• Goal
Can you return every line of the data below word for word, leaving out the pictures?

• Data rows
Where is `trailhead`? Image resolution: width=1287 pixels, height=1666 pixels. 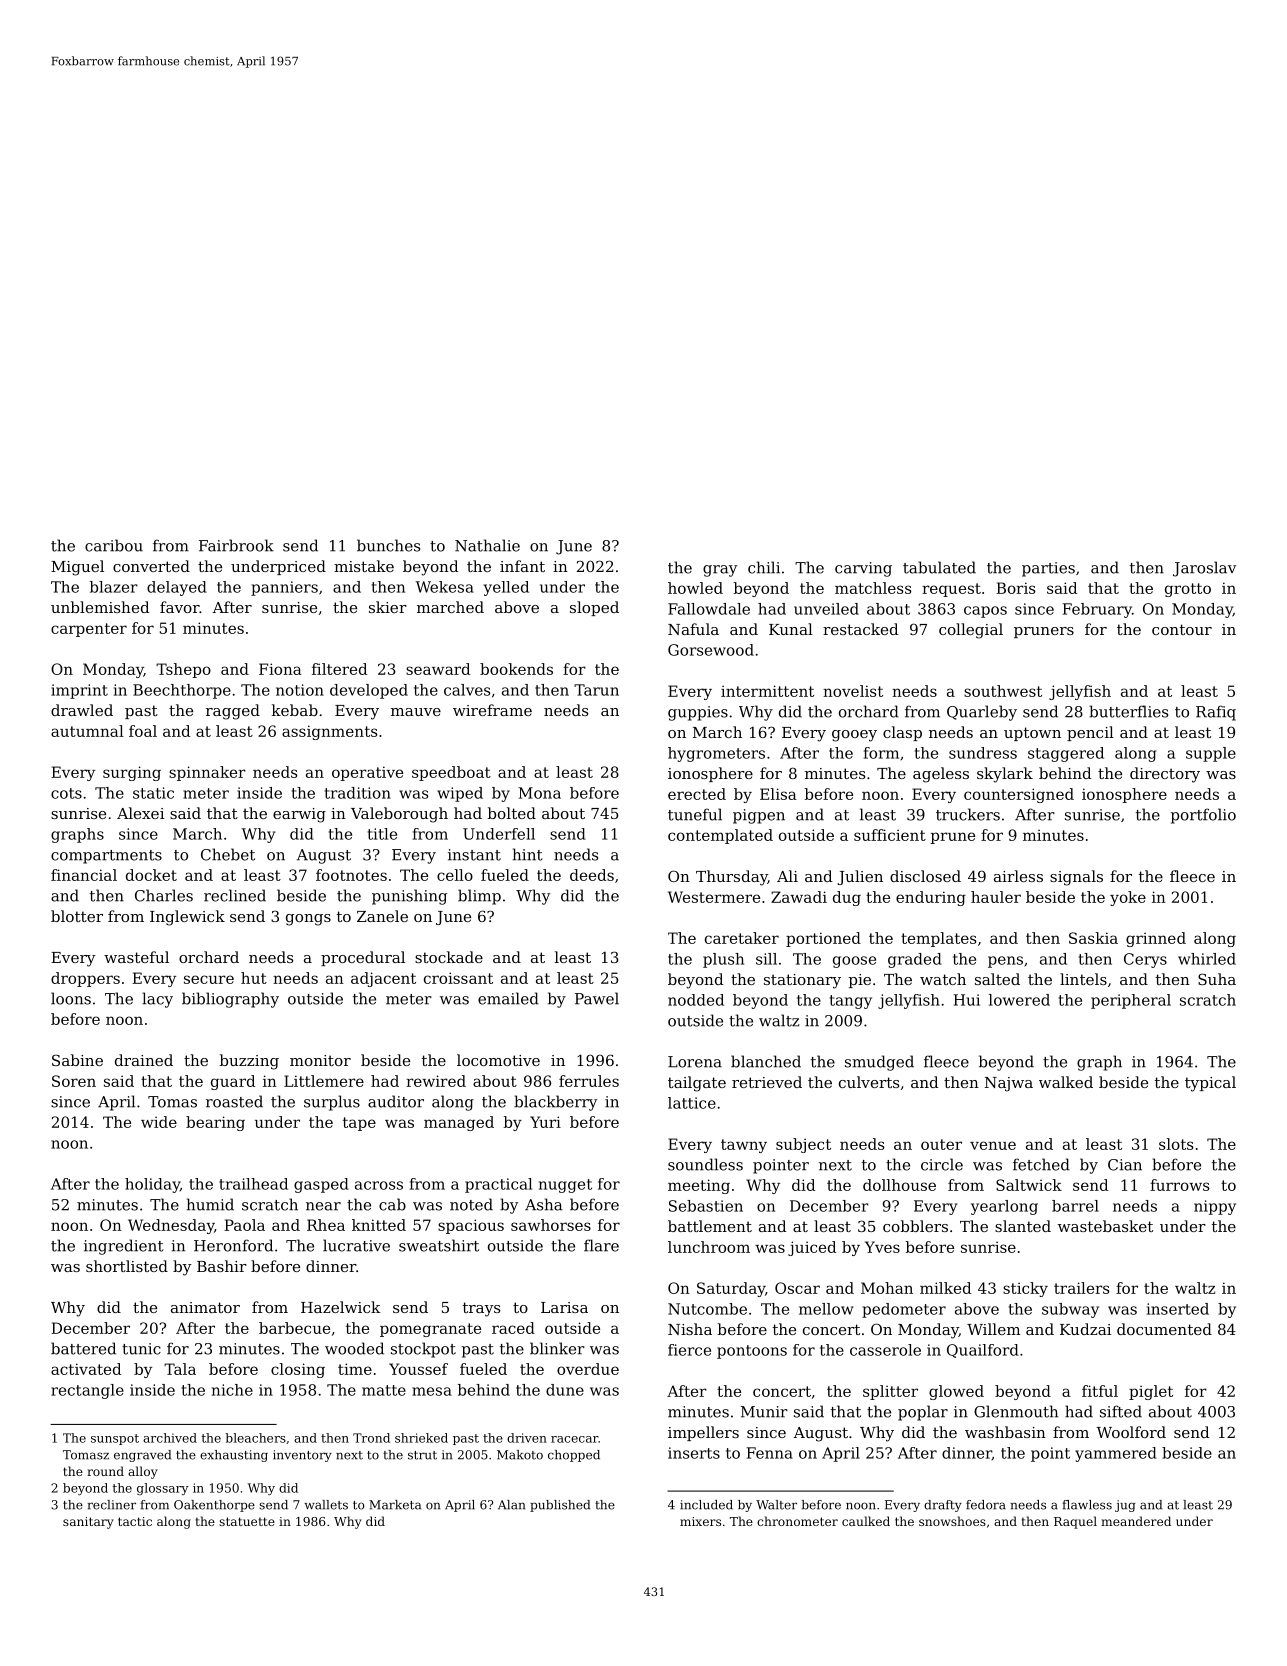
trailhead is located at coordinates (253, 1184).
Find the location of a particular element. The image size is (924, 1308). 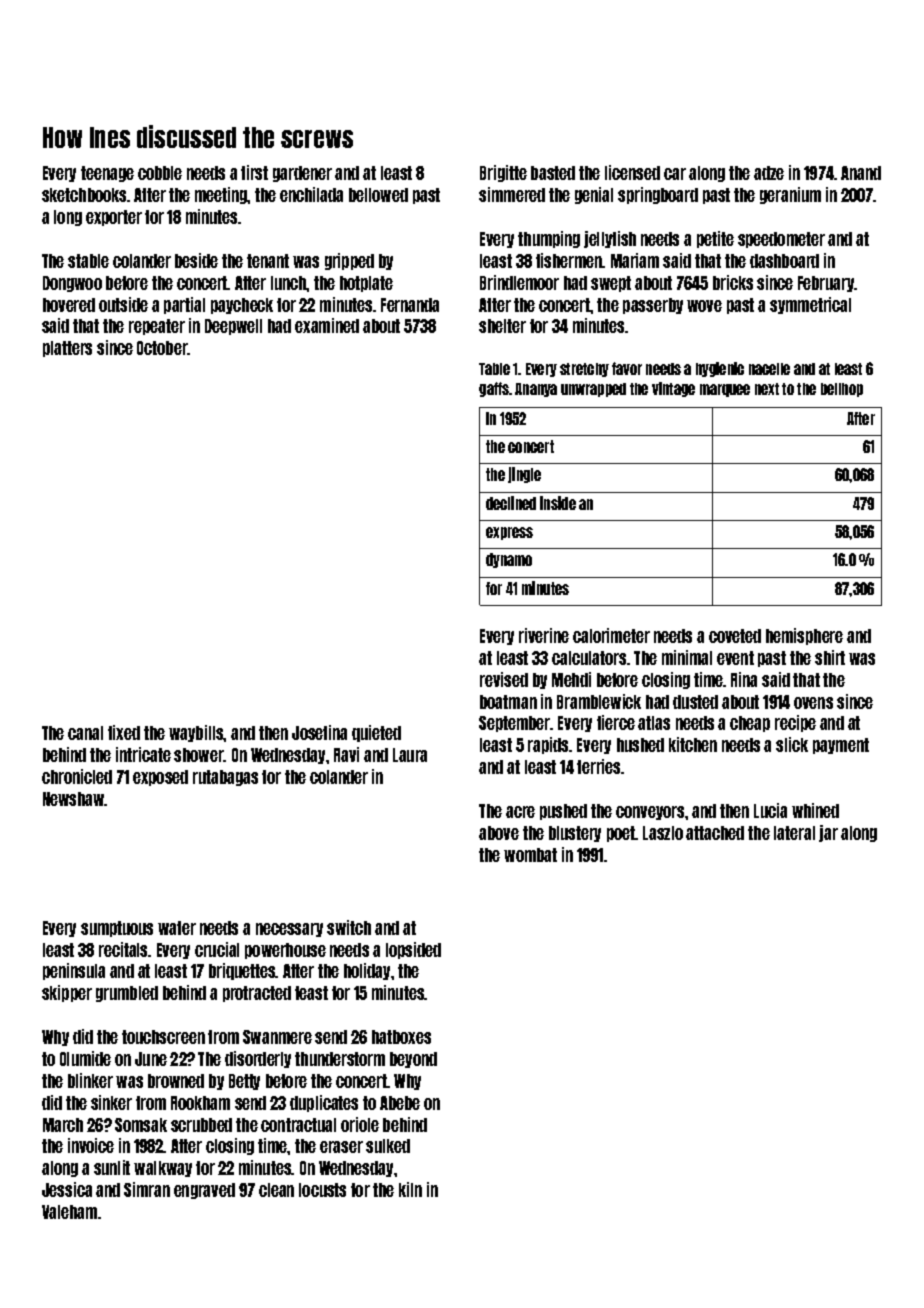

fixed is located at coordinates (124, 732).
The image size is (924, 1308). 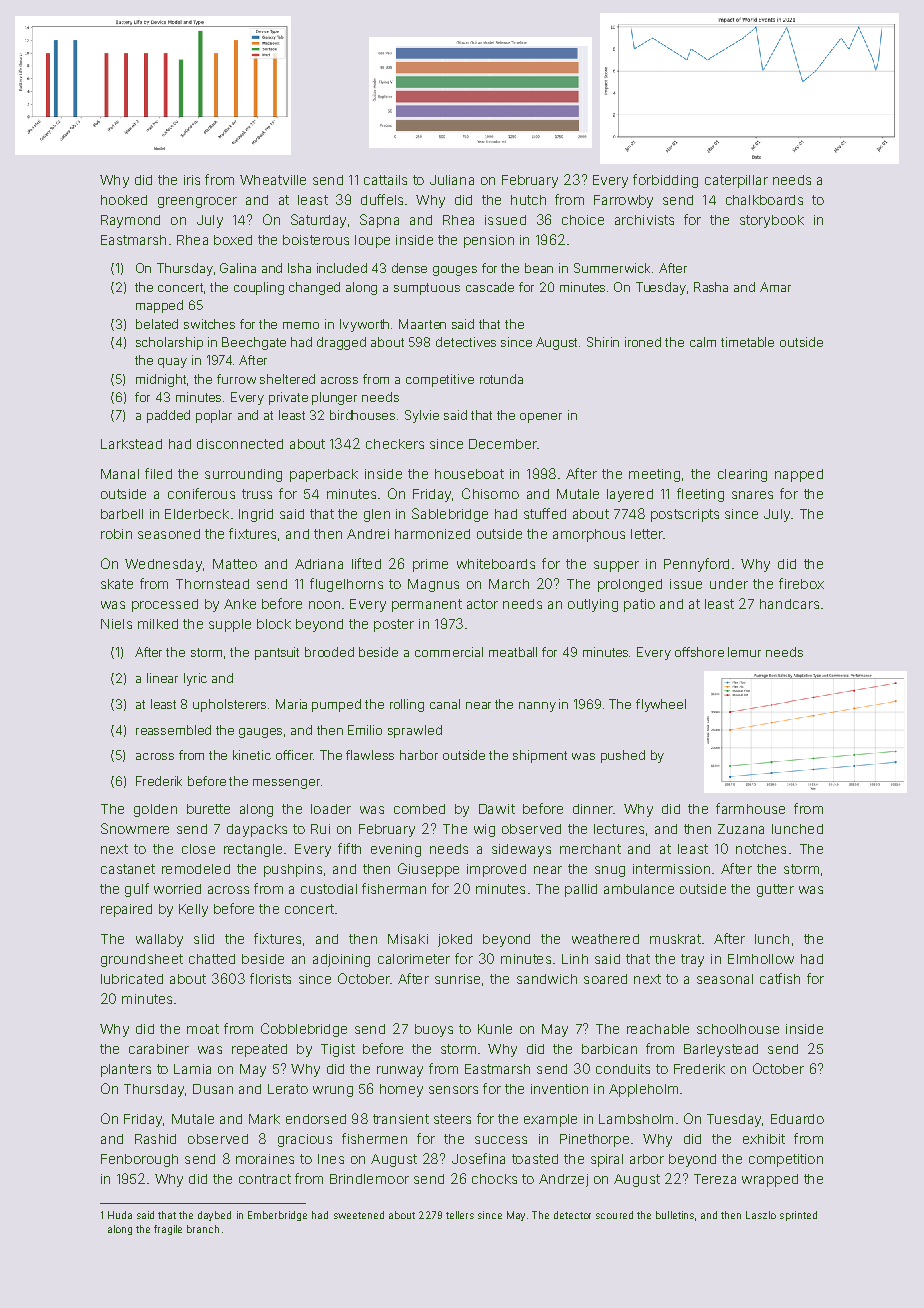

• The response
Where is `trailhead`? Image resolution: width=1287 pixels, height=1666 pixels. 
trailhead is located at coordinates (253, 1184).
Find the location of a particular element. The image size is (924, 1308). 

fixed is located at coordinates (124, 732).
The image size is (924, 1308). 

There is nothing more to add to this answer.